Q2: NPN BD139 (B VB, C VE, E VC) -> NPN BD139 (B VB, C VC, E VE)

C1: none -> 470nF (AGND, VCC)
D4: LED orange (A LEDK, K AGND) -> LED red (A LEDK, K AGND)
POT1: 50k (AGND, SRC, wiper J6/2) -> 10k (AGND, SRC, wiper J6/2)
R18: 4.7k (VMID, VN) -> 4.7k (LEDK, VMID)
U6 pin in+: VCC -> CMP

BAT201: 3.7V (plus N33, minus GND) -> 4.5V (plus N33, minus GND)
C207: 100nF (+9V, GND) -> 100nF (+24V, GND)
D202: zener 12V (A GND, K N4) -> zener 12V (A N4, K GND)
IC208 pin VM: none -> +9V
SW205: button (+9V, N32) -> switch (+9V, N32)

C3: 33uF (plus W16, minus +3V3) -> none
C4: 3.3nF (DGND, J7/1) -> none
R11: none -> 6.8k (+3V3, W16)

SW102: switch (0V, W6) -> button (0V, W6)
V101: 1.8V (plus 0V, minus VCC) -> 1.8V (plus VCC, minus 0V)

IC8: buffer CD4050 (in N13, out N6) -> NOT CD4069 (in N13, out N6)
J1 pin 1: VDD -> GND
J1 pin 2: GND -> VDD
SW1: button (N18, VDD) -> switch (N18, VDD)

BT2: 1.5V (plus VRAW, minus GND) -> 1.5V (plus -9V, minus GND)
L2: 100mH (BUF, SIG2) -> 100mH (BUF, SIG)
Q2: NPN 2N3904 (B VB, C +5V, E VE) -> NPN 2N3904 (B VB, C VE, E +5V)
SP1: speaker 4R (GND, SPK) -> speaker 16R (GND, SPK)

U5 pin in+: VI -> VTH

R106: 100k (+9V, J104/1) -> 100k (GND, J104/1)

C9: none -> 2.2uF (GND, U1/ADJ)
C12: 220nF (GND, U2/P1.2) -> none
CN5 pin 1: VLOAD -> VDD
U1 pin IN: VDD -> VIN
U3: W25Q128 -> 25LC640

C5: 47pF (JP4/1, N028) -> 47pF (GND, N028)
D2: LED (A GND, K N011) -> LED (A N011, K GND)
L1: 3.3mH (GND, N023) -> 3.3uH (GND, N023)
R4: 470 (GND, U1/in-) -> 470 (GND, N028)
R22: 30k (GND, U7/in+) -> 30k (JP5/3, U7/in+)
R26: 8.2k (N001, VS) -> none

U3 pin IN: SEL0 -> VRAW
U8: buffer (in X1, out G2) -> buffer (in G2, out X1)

--- --- ---

**EXERCISE DIRECTIONS:**
After locating the line holding "J1 pin 1: VDD -> GND" above, output exactly that line and every line after it through the line holding "L2: 100mH (BUF, SIG2) -> 100mH (BUF, SIG)". Include nothing else.

**WRITTEN ANSWER:**
J1 pin 1: VDD -> GND
J1 pin 2: GND -> VDD
SW1: button (N18, VDD) -> switch (N18, VDD)

BT2: 1.5V (plus VRAW, minus GND) -> 1.5V (plus -9V, minus GND)
L2: 100mH (BUF, SIG2) -> 100mH (BUF, SIG)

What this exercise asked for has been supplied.